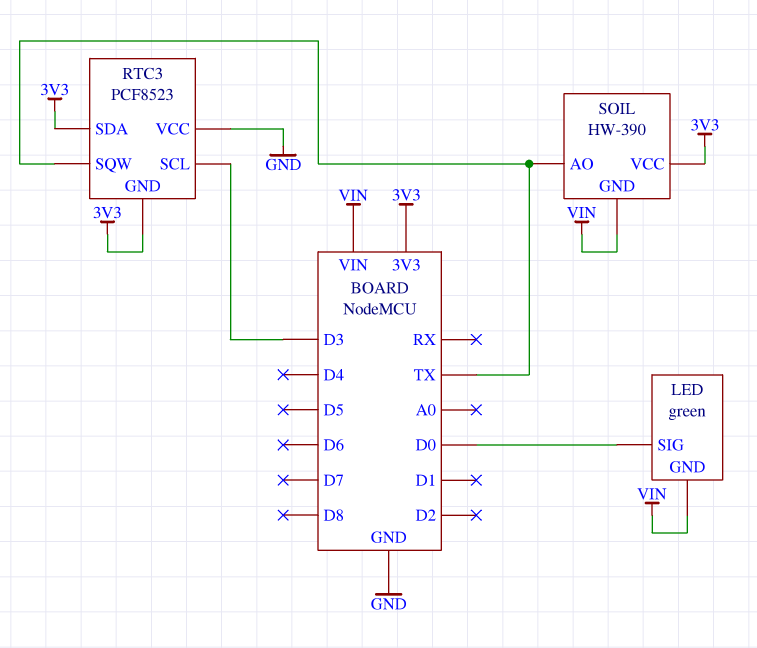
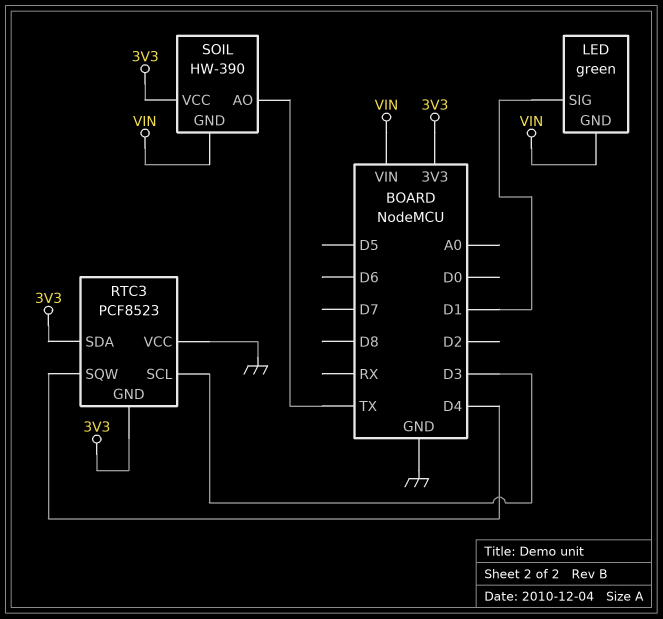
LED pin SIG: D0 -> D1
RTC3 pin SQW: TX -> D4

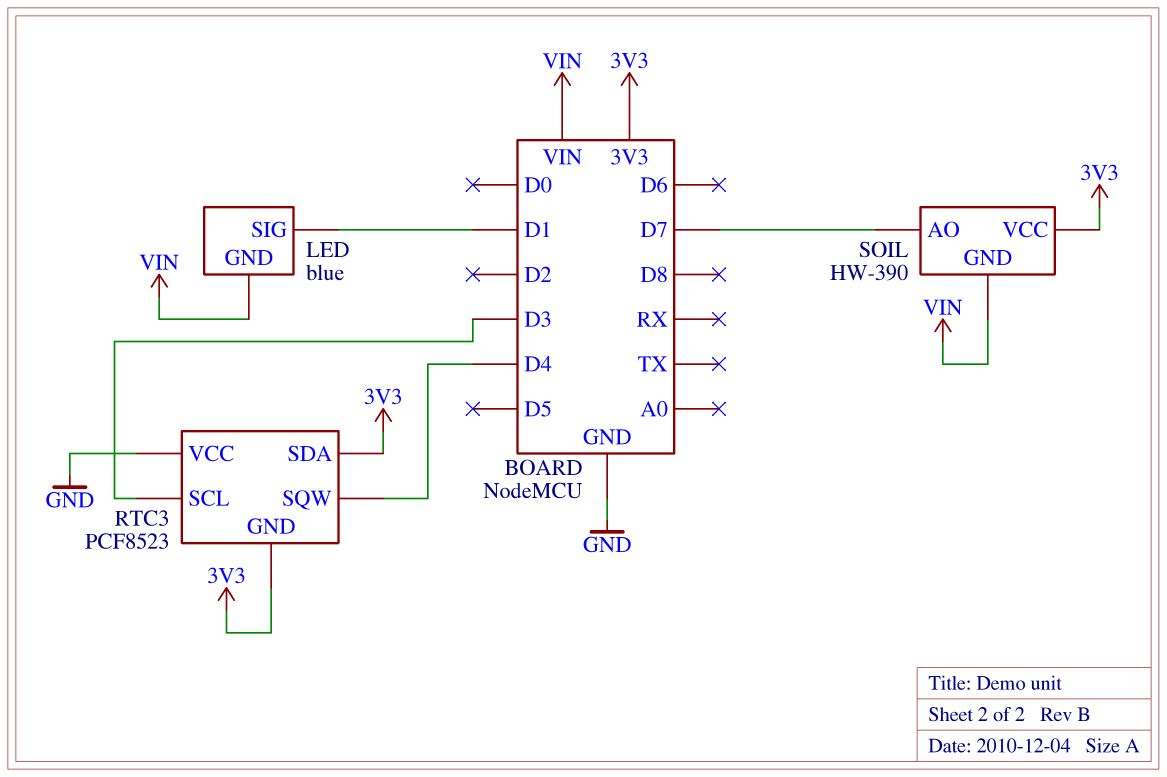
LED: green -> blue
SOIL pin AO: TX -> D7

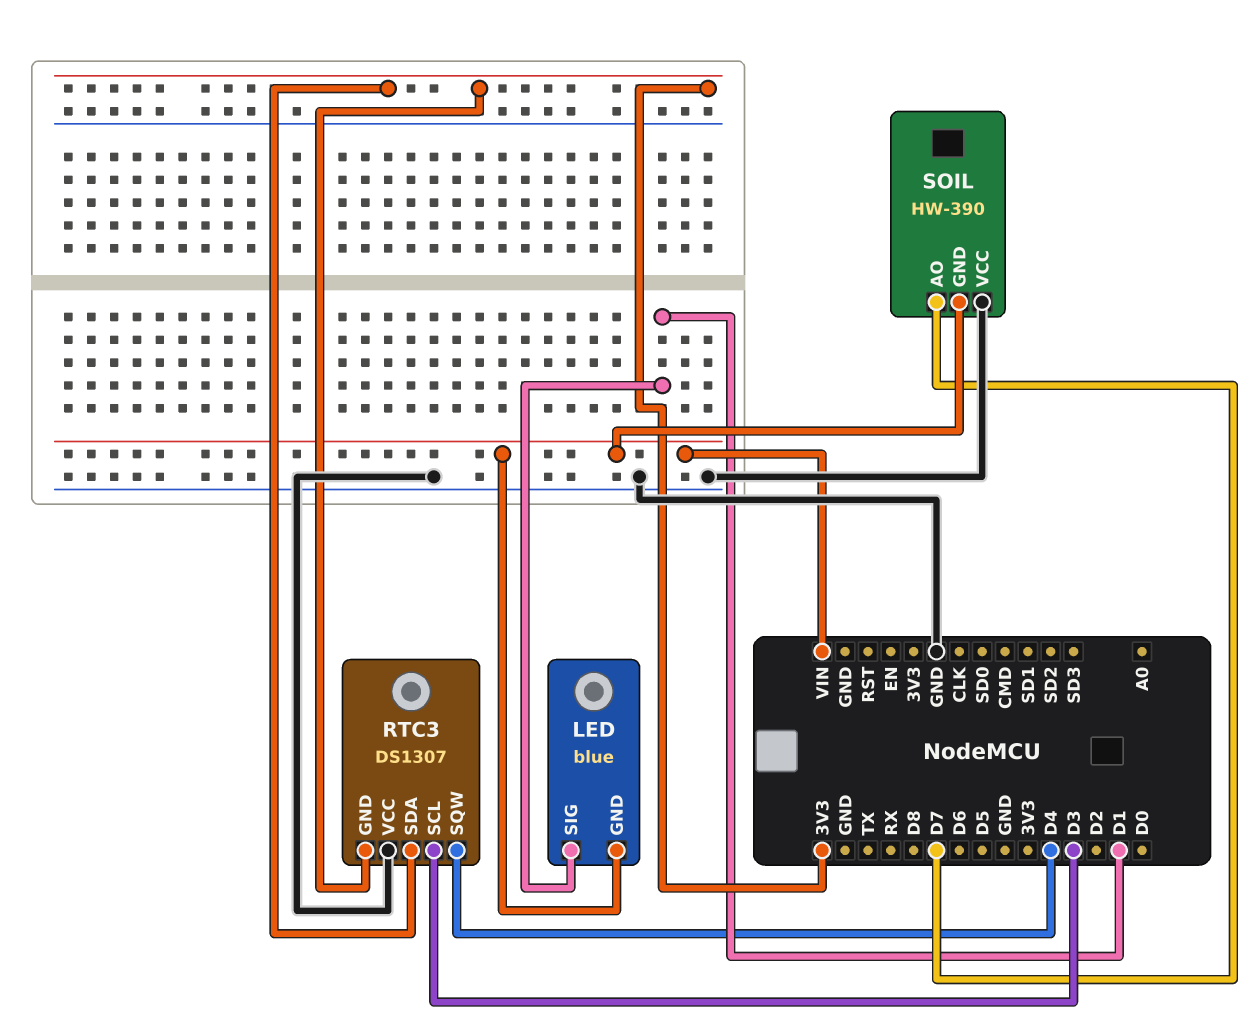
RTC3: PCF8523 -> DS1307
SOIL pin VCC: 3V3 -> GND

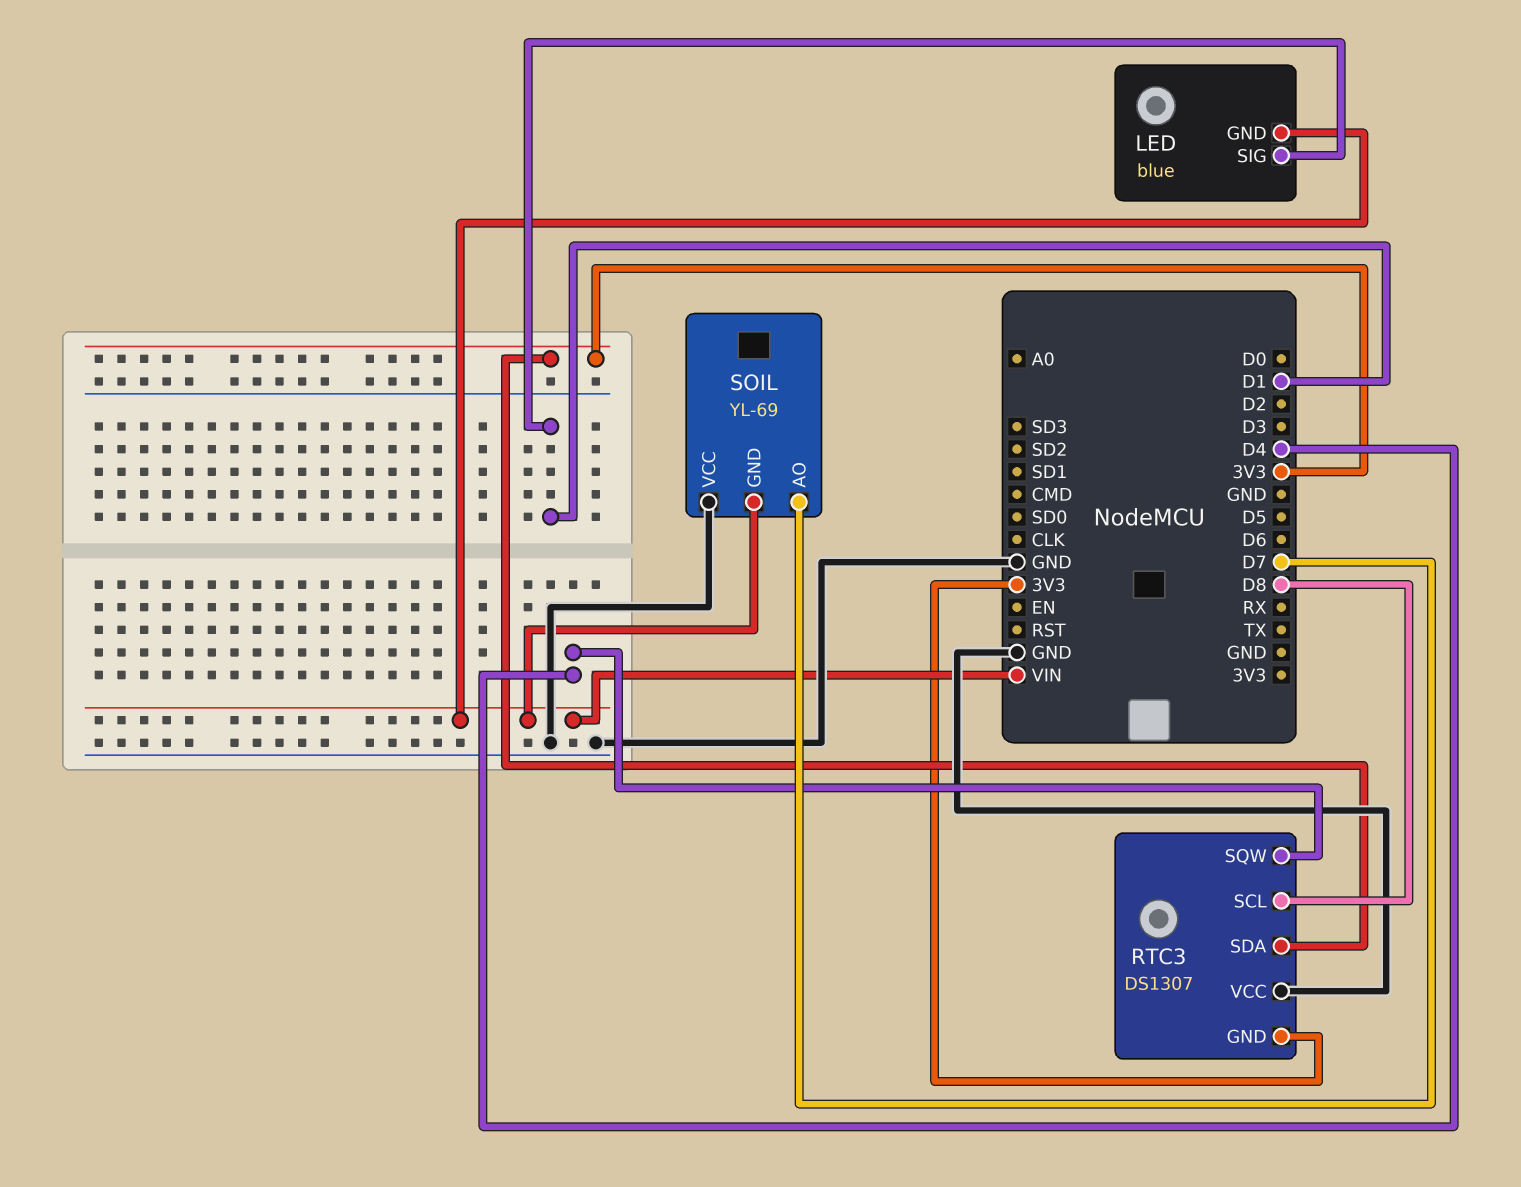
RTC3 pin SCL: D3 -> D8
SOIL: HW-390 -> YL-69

**AIM OF THE TASK**
Write out all of the data above exactly, pictures excluded.

**EXERCISE SOLUTION**
LED pin SIG: D0 -> D1
RTC3 pin SQW: TX -> D4

LED: green -> blue
SOIL pin AO: TX -> D7

RTC3: PCF8523 -> DS1307
SOIL pin VCC: 3V3 -> GND

RTC3 pin SCL: D3 -> D8
SOIL: HW-390 -> YL-69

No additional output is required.